*Problem to work on*.
Look over the lines below. Report each one that includes the string "slope".

*Records shown*.
▬▬▬▬▬▬▬▬▬▬

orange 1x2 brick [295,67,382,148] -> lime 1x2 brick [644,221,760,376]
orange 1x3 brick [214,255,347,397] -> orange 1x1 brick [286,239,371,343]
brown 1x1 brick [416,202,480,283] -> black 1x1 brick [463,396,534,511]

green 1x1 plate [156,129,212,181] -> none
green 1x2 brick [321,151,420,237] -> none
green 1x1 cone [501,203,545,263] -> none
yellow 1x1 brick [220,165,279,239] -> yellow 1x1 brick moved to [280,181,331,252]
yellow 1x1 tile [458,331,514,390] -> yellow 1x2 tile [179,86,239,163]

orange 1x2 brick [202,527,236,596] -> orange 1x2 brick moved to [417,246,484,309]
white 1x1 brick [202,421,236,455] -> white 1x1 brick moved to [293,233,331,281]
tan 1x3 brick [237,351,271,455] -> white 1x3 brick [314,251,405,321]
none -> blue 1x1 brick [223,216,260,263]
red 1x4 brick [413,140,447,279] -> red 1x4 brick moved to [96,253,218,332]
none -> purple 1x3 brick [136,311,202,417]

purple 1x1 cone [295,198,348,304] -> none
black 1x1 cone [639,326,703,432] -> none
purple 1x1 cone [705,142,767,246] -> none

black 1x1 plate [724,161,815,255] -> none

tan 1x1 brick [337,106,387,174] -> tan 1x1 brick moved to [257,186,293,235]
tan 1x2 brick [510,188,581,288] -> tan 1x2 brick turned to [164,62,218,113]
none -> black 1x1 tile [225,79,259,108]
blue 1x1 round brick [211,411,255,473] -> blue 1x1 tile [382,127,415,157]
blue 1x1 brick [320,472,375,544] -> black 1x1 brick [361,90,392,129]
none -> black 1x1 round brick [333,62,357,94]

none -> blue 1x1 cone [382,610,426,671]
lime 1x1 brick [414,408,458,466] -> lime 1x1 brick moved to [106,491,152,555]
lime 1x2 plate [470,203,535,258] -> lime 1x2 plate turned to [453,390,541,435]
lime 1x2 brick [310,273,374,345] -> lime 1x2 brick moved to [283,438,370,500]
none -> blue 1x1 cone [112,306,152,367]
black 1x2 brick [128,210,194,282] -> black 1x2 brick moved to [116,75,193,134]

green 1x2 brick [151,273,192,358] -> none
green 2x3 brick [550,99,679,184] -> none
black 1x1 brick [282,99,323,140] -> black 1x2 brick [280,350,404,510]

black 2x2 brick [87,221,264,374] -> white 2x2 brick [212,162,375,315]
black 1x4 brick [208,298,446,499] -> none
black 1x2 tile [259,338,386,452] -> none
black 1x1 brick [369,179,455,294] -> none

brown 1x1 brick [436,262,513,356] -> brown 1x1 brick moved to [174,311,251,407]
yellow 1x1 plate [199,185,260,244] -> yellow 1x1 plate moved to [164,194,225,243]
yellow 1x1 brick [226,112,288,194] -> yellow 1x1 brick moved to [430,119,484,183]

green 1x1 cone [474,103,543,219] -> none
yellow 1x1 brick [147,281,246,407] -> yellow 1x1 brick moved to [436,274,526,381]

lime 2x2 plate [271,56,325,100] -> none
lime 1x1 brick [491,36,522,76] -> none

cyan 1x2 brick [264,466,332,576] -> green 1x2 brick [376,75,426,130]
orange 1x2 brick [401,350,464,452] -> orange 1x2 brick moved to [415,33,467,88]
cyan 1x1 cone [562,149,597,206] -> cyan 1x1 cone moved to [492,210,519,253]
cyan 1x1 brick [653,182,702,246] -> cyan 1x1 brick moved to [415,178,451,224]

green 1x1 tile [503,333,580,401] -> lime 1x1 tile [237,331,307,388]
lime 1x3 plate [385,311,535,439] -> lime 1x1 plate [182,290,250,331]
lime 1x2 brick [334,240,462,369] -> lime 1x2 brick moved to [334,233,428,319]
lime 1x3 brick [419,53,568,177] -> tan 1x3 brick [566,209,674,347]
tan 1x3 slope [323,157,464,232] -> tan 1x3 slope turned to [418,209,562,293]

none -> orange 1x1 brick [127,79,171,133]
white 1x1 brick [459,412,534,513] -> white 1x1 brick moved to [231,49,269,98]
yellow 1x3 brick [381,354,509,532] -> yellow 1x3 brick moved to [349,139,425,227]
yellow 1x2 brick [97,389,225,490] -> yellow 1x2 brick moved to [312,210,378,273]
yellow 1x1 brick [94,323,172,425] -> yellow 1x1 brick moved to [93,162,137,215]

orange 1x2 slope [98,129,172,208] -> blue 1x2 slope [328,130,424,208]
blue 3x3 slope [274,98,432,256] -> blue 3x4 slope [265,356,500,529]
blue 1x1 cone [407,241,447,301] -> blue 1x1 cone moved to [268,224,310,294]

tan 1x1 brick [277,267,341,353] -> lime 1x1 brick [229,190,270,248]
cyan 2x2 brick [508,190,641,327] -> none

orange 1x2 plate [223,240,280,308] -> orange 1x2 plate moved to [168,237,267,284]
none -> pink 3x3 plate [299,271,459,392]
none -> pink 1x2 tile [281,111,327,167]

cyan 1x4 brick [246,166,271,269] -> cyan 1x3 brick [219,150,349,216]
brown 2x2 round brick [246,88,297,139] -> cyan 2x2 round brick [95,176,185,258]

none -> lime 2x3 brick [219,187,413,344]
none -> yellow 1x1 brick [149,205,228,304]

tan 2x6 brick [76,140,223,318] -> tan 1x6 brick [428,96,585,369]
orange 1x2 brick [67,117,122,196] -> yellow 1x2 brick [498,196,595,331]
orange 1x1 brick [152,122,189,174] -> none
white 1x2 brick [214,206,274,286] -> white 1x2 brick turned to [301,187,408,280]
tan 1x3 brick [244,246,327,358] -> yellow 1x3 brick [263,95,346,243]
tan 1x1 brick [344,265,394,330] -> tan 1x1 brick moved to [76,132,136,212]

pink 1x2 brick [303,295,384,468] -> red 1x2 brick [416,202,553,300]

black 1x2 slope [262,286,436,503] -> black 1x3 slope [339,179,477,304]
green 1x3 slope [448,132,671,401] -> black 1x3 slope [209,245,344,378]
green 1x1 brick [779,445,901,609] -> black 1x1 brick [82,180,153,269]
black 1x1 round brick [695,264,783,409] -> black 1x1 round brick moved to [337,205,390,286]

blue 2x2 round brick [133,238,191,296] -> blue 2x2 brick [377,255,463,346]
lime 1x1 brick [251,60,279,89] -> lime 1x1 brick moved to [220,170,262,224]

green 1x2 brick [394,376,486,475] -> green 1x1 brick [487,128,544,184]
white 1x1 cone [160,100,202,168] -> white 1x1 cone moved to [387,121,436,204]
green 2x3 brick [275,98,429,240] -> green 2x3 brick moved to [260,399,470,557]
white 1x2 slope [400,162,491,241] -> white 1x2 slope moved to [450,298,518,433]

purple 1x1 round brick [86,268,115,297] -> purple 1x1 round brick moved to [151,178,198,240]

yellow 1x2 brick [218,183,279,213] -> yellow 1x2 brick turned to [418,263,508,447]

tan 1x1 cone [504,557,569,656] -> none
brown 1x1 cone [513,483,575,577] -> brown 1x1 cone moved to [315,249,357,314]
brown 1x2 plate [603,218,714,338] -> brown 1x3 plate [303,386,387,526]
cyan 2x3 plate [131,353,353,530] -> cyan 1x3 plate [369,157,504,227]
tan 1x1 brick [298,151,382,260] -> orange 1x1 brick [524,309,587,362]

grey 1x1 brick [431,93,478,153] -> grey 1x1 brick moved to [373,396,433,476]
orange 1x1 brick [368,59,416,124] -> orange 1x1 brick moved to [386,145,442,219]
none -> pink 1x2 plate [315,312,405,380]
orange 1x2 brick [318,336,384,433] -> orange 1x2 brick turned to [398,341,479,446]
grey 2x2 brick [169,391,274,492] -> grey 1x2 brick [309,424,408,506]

▬▬▬▬▬▬▬▬▬▬

*Task result*.
tan 1x3 slope [323,157,464,232] -> tan 1x3 slope turned to [418,209,562,293]
orange 1x2 slope [98,129,172,208] -> blue 1x2 slope [328,130,424,208]
blue 3x3 slope [274,98,432,256] -> blue 3x4 slope [265,356,500,529]
black 1x2 slope [262,286,436,503] -> black 1x3 slope [339,179,477,304]
green 1x3 slope [448,132,671,401] -> black 1x3 slope [209,245,344,378]
white 1x2 slope [400,162,491,241] -> white 1x2 slope moved to [450,298,518,433]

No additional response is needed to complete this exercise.